Exercise aim
Could you repeat the records below exactly as written?

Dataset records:
· · · · ·
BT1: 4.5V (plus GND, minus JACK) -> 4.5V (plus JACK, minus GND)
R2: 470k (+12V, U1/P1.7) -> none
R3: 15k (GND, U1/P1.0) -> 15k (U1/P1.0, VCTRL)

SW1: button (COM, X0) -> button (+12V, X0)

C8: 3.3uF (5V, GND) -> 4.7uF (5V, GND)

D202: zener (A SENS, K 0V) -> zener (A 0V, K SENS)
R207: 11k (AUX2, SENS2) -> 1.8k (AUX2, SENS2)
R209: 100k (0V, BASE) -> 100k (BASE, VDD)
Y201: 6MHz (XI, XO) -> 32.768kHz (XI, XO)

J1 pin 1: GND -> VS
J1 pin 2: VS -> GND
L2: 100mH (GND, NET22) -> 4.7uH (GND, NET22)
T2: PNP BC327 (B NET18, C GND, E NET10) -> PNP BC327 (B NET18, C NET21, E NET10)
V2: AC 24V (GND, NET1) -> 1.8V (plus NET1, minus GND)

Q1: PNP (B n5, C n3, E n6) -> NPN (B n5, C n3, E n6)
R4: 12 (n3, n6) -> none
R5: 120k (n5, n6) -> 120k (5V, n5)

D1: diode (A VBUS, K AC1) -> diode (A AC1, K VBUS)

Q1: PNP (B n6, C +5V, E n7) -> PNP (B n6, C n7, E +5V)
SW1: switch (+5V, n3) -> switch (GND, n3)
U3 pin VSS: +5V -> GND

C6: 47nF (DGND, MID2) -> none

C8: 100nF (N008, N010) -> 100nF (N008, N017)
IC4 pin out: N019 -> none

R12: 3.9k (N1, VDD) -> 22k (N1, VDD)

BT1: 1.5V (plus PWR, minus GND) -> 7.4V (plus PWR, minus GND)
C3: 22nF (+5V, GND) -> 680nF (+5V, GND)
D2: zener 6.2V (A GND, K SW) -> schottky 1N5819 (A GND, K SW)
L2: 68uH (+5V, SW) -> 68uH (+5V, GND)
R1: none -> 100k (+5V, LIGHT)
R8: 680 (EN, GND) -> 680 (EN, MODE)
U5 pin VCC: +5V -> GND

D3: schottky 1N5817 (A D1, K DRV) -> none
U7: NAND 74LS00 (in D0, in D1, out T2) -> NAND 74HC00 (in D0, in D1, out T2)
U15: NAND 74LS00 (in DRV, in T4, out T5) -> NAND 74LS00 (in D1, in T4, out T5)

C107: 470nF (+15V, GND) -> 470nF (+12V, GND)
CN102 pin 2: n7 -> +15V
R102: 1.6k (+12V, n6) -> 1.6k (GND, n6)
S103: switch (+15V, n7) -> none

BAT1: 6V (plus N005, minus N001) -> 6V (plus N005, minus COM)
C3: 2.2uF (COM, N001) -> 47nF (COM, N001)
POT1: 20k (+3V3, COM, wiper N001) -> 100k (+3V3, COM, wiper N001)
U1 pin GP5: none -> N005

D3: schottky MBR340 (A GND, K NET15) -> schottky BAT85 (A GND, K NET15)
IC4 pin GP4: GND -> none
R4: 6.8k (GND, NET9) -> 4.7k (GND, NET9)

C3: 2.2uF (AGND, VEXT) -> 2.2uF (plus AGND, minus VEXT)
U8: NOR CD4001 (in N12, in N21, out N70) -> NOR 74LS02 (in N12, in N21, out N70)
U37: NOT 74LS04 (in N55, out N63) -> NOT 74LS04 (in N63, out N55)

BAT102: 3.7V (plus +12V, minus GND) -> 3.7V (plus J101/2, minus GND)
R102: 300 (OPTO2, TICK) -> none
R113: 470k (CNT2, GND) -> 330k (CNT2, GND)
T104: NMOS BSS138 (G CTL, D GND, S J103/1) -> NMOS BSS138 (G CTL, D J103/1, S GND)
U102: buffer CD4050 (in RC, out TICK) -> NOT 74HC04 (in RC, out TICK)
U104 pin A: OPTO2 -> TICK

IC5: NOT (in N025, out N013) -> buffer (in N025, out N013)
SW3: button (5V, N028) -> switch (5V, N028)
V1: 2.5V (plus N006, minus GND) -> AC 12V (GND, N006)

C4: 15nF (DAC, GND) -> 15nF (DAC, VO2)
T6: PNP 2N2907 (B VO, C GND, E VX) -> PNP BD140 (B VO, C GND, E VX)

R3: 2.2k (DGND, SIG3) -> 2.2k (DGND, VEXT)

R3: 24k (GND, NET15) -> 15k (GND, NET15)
· · · · ·
Your response
BT1: 4.5V (plus GND, minus JACK) -> 4.5V (plus JACK, minus GND)
R2: 470k (+12V, U1/P1.7) -> none
R3: 15k (GND, U1/P1.0) -> 15k (U1/P1.0, VCTRL)

SW1: button (COM, X0) -> button (+12V, X0)

C8: 3.3uF (5V, GND) -> 4.7uF (5V, GND)

D202: zener (A SENS, K 0V) -> zener (A 0V, K SENS)
R207: 11k (AUX2, SENS2) -> 1.8k (AUX2, SENS2)
R209: 100k (0V, BASE) -> 100k (BASE, VDD)
Y201: 6MHz (XI, XO) -> 32.768kHz (XI, XO)

J1 pin 1: GND -> VS
J1 pin 2: VS -> GND
L2: 100mH (GND, NET22) -> 4.7uH (GND, NET22)
T2: PNP BC327 (B NET18, C GND, E NET10) -> PNP BC327 (B NET18, C NET21, E NET10)
V2: AC 24V (GND, NET1) -> 1.8V (plus NET1, minus GND)

Q1: PNP (B n5, C n3, E n6) -> NPN (B n5, C n3, E n6)
R4: 12 (n3, n6) -> none
R5: 120k (n5, n6) -> 120k (5V, n5)

D1: diode (A VBUS, K AC1) -> diode (A AC1, K VBUS)

Q1: PNP (B n6, C +5V, E n7) -> PNP (B n6, C n7, E +5V)
SW1: switch (+5V, n3) -> switch (GND, n3)
U3 pin VSS: +5V -> GND

C6: 47nF (DGND, MID2) -> none

C8: 100nF (N008, N010) -> 100nF (N008, N017)
IC4 pin out: N019 -> none

R12: 3.9k (N1, VDD) -> 22k (N1, VDD)

BT1: 1.5V (plus PWR, minus GND) -> 7.4V (plus PWR, minus GND)
C3: 22nF (+5V, GND) -> 680nF (+5V, GND)
D2: zener 6.2V (A GND, K SW) -> schottky 1N5819 (A GND, K SW)
L2: 68uH (+5V, SW) -> 68uH (+5V, GND)
R1: none -> 100k (+5V, LIGHT)
R8: 680 (EN, GND) -> 680 (EN, MODE)
U5 pin VCC: +5V -> GND

D3: schottky 1N5817 (A D1, K DRV) -> none
U7: NAND 74LS00 (in D0, in D1, out T2) -> NAND 74HC00 (in D0, in D1, out T2)
U15: NAND 74LS00 (in DRV, in T4, out T5) -> NAND 74LS00 (in D1, in T4, out T5)

C107: 470nF (+15V, GND) -> 470nF (+12V, GND)
CN102 pin 2: n7 -> +15V
R102: 1.6k (+12V, n6) -> 1.6k (GND, n6)
S103: switch (+15V, n7) -> none

BAT1: 6V (plus N005, minus N001) -> 6V (plus N005, minus COM)
C3: 2.2uF (COM, N001) -> 47nF (COM, N001)
POT1: 20k (+3V3, COM, wiper N001) -> 100k (+3V3, COM, wiper N001)
U1 pin GP5: none -> N005

D3: schottky MBR340 (A GND, K NET15) -> schottky BAT85 (A GND, K NET15)
IC4 pin GP4: GND -> none
R4: 6.8k (GND, NET9) -> 4.7k (GND, NET9)

C3: 2.2uF (AGND, VEXT) -> 2.2uF (plus AGND, minus VEXT)
U8: NOR CD4001 (in N12, in N21, out N70) -> NOR 74LS02 (in N12, in N21, out N70)
U37: NOT 74LS04 (in N55, out N63) -> NOT 74LS04 (in N63, out N55)

BAT102: 3.7V (plus +12V, minus GND) -> 3.7V (plus J101/2, minus GND)
R102: 300 (OPTO2, TICK) -> none
R113: 470k (CNT2, GND) -> 330k (CNT2, GND)
T104: NMOS BSS138 (G CTL, D GND, S J103/1) -> NMOS BSS138 (G CTL, D J103/1, S GND)
U102: buffer CD4050 (in RC, out TICK) -> NOT 74HC04 (in RC, out TICK)
U104 pin A: OPTO2 -> TICK

IC5: NOT (in N025, out N013) -> buffer (in N025, out N013)
SW3: button (5V, N028) -> switch (5V, N028)
V1: 2.5V (plus N006, minus GND) -> AC 12V (GND, N006)

C4: 15nF (DAC, GND) -> 15nF (DAC, VO2)
T6: PNP 2N2907 (B VO, C GND, E VX) -> PNP BD140 (B VO, C GND, E VX)

R3: 2.2k (DGND, SIG3) -> 2.2k (DGND, VEXT)

R3: 24k (GND, NET15) -> 15k (GND, NET15)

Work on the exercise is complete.